= TASK DETAILS =
Review the material and extract every line in which the word "camera" occurs.

= EXERCISE DATA =
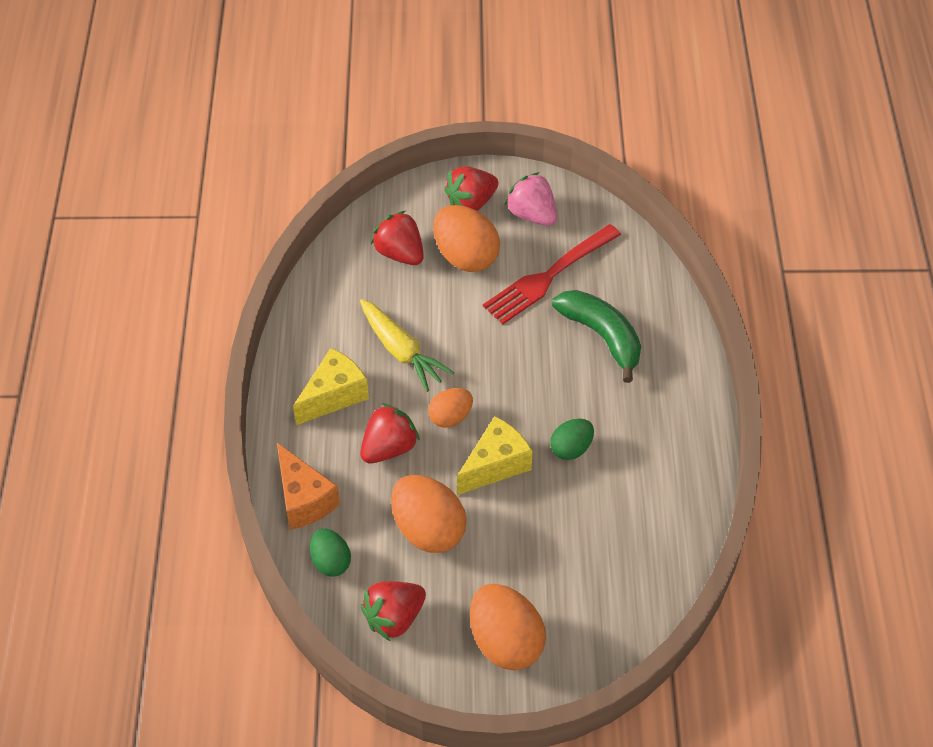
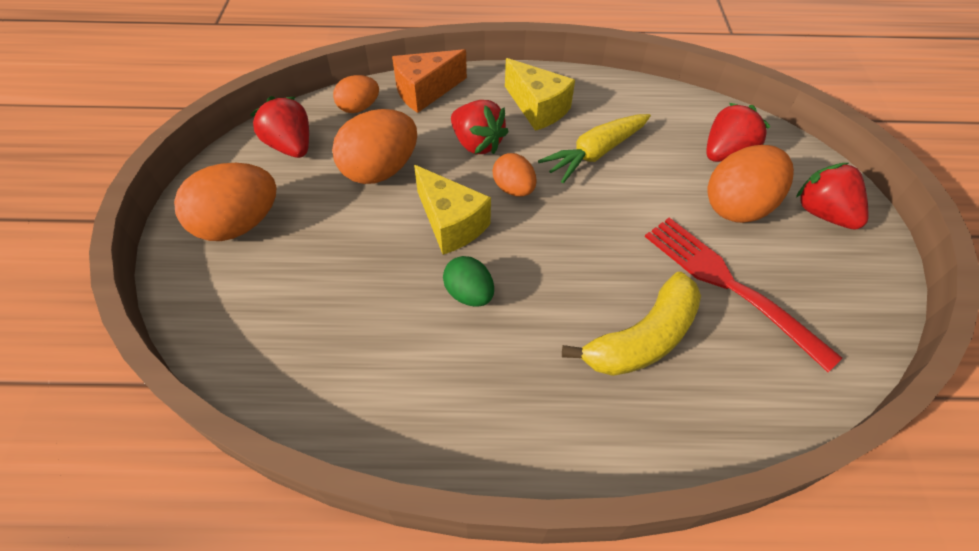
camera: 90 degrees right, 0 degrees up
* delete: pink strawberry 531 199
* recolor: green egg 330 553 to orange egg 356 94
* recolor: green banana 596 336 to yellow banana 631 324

...

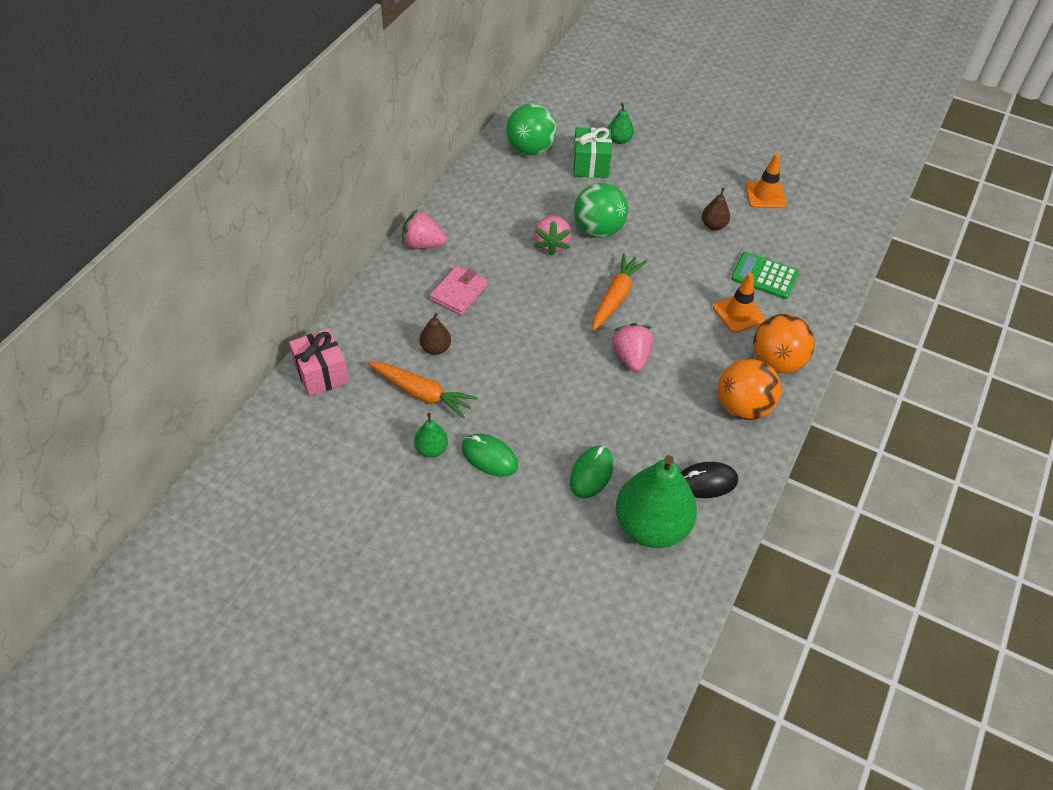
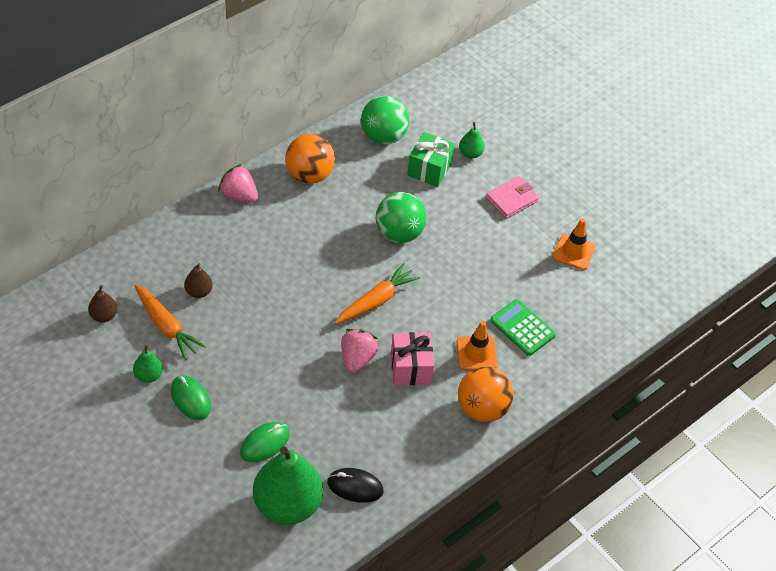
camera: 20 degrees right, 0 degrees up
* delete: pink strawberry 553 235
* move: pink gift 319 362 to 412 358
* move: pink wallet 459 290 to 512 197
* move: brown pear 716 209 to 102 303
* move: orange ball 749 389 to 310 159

= ANSWER BOX =
camera: 90 degrees right, 0 degrees up
camera: 20 degrees right, 0 degrees up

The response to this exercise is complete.